# WORK TASK
Only the lines from the one containing "(251, 341) = (239, 232): red" through the end of the listing are to be transcribed, exactly and with both ends included.

────────────────────

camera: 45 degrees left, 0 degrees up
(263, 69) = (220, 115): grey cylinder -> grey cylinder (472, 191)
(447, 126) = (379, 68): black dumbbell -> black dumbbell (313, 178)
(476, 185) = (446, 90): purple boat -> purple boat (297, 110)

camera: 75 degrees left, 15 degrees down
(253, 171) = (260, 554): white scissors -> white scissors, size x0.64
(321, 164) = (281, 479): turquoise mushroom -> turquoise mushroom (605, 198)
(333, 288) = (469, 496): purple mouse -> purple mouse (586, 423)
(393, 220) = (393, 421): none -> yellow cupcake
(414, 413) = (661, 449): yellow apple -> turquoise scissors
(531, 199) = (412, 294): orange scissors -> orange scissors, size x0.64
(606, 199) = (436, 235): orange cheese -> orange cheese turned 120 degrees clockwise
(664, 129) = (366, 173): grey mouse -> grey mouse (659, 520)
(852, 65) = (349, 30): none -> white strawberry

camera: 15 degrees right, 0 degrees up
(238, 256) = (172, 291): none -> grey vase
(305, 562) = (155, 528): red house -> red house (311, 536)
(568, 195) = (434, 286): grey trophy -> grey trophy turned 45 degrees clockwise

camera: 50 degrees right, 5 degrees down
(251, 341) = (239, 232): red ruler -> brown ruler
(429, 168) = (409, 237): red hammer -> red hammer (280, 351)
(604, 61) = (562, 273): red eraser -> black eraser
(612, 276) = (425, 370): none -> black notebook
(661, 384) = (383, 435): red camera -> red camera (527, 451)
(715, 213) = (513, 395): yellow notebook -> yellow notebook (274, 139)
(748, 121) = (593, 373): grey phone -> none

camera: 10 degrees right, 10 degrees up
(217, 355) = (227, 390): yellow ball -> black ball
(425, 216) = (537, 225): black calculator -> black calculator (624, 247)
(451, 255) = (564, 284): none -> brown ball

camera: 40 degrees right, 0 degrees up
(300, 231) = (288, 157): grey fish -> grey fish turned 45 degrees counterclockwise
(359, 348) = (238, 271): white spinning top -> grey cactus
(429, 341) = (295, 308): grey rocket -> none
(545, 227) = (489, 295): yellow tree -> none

────────────────────

# TASK RESPONSE
(251, 341) = (239, 232): red ruler -> brown ruler
(429, 168) = (409, 237): red hammer -> red hammer (280, 351)
(604, 61) = (562, 273): red eraser -> black eraser
(612, 276) = (425, 370): none -> black notebook
(661, 384) = (383, 435): red camera -> red camera (527, 451)
(715, 213) = (513, 395): yellow notebook -> yellow notebook (274, 139)
(748, 121) = (593, 373): grey phone -> none

camera: 10 degrees right, 10 degrees up
(217, 355) = (227, 390): yellow ball -> black ball
(425, 216) = (537, 225): black calculator -> black calculator (624, 247)
(451, 255) = (564, 284): none -> brown ball

camera: 40 degrees right, 0 degrees up
(300, 231) = (288, 157): grey fish -> grey fish turned 45 degrees counterclockwise
(359, 348) = (238, 271): white spinning top -> grey cactus
(429, 341) = (295, 308): grey rocket -> none
(545, 227) = (489, 295): yellow tree -> none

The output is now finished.